§ REQUIREMENT
The output must be the data, printed exactly as written.

§ SUPPLIED MATERIAL
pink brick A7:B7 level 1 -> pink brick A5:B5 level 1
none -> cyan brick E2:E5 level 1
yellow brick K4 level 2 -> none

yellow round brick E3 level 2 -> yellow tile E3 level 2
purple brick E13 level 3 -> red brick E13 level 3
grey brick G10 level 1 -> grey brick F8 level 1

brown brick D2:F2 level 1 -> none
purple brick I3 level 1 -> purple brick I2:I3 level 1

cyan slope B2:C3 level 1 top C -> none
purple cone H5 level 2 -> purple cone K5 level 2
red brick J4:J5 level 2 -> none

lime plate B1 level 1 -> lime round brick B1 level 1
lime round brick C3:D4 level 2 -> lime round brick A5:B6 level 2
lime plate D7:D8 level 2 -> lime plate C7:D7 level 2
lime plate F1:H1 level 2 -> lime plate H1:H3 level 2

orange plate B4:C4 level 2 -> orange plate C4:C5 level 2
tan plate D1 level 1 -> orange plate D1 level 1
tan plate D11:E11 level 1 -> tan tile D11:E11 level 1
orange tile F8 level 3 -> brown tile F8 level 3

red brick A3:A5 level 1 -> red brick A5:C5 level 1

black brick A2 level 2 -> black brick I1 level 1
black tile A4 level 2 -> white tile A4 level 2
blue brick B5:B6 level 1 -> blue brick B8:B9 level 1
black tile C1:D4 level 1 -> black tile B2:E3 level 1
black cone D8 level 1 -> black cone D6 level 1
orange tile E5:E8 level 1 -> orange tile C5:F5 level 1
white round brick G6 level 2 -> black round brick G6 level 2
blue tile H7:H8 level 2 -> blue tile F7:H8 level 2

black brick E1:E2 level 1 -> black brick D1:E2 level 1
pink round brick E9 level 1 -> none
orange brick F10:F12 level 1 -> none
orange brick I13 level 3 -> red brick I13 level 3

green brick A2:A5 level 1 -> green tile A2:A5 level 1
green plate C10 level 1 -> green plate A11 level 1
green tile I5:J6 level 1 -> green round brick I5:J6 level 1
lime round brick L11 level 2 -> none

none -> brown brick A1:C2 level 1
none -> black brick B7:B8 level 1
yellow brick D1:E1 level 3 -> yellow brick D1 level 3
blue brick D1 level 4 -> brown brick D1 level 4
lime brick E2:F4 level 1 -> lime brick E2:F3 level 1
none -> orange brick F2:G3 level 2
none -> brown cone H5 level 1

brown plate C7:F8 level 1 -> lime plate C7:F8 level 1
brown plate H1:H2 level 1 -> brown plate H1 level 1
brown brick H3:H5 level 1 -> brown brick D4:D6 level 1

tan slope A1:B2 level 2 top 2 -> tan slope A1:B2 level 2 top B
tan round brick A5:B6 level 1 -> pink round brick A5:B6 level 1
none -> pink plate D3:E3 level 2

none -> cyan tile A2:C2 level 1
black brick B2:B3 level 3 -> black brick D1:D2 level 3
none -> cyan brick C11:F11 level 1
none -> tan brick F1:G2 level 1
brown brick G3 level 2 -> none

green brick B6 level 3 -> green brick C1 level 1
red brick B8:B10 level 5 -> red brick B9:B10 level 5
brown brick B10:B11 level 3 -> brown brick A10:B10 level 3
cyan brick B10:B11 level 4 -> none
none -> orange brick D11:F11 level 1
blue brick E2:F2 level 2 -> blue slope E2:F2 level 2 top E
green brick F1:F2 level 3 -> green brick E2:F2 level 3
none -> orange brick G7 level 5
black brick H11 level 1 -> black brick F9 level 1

§ ANSWER SECTION
pink brick A7:B7 level 1 -> pink brick A5:B5 level 1
none -> cyan brick E2:E5 level 1
yellow brick K4 level 2 -> none

yellow round brick E3 level 2 -> yellow tile E3 level 2
purple brick E13 level 3 -> red brick E13 level 3
grey brick G10 level 1 -> grey brick F8 level 1

brown brick D2:F2 level 1 -> none
purple brick I3 level 1 -> purple brick I2:I3 level 1

cyan slope B2:C3 level 1 top C -> none
purple cone H5 level 2 -> purple cone K5 level 2
red brick J4:J5 level 2 -> none

lime plate B1 level 1 -> lime round brick B1 level 1
lime round brick C3:D4 level 2 -> lime round brick A5:B6 level 2
lime plate D7:D8 level 2 -> lime plate C7:D7 level 2
lime plate F1:H1 level 2 -> lime plate H1:H3 level 2

orange plate B4:C4 level 2 -> orange plate C4:C5 level 2
tan plate D1 level 1 -> orange plate D1 level 1
tan plate D11:E11 level 1 -> tan tile D11:E11 level 1
orange tile F8 level 3 -> brown tile F8 level 3

red brick A3:A5 level 1 -> red brick A5:C5 level 1

black brick A2 level 2 -> black brick I1 level 1
black tile A4 level 2 -> white tile A4 level 2
blue brick B5:B6 level 1 -> blue brick B8:B9 level 1
black tile C1:D4 level 1 -> black tile B2:E3 level 1
black cone D8 level 1 -> black cone D6 level 1
orange tile E5:E8 level 1 -> orange tile C5:F5 level 1
white round brick G6 level 2 -> black round brick G6 level 2
blue tile H7:H8 level 2 -> blue tile F7:H8 level 2

black brick E1:E2 level 1 -> black brick D1:E2 level 1
pink round brick E9 level 1 -> none
orange brick F10:F12 level 1 -> none
orange brick I13 level 3 -> red brick I13 level 3

green brick A2:A5 level 1 -> green tile A2:A5 level 1
green plate C10 level 1 -> green plate A11 level 1
green tile I5:J6 level 1 -> green round brick I5:J6 level 1
lime round brick L11 level 2 -> none

none -> brown brick A1:C2 level 1
none -> black brick B7:B8 level 1
yellow brick D1:E1 level 3 -> yellow brick D1 level 3
blue brick D1 level 4 -> brown brick D1 level 4
lime brick E2:F4 level 1 -> lime brick E2:F3 level 1
none -> orange brick F2:G3 level 2
none -> brown cone H5 level 1

brown plate C7:F8 level 1 -> lime plate C7:F8 level 1
brown plate H1:H2 level 1 -> brown plate H1 level 1
brown brick H3:H5 level 1 -> brown brick D4:D6 level 1

tan slope A1:B2 level 2 top 2 -> tan slope A1:B2 level 2 top B
tan round brick A5:B6 level 1 -> pink round brick A5:B6 level 1
none -> pink plate D3:E3 level 2

none -> cyan tile A2:C2 level 1
black brick B2:B3 level 3 -> black brick D1:D2 level 3
none -> cyan brick C11:F11 level 1
none -> tan brick F1:G2 level 1
brown brick G3 level 2 -> none

green brick B6 level 3 -> green brick C1 level 1
red brick B8:B10 level 5 -> red brick B9:B10 level 5
brown brick B10:B11 level 3 -> brown brick A10:B10 level 3
cyan brick B10:B11 level 4 -> none
none -> orange brick D11:F11 level 1
blue brick E2:F2 level 2 -> blue slope E2:F2 level 2 top E
green brick F1:F2 level 3 -> green brick E2:F2 level 3
none -> orange brick G7 level 5
black brick H11 level 1 -> black brick F9 level 1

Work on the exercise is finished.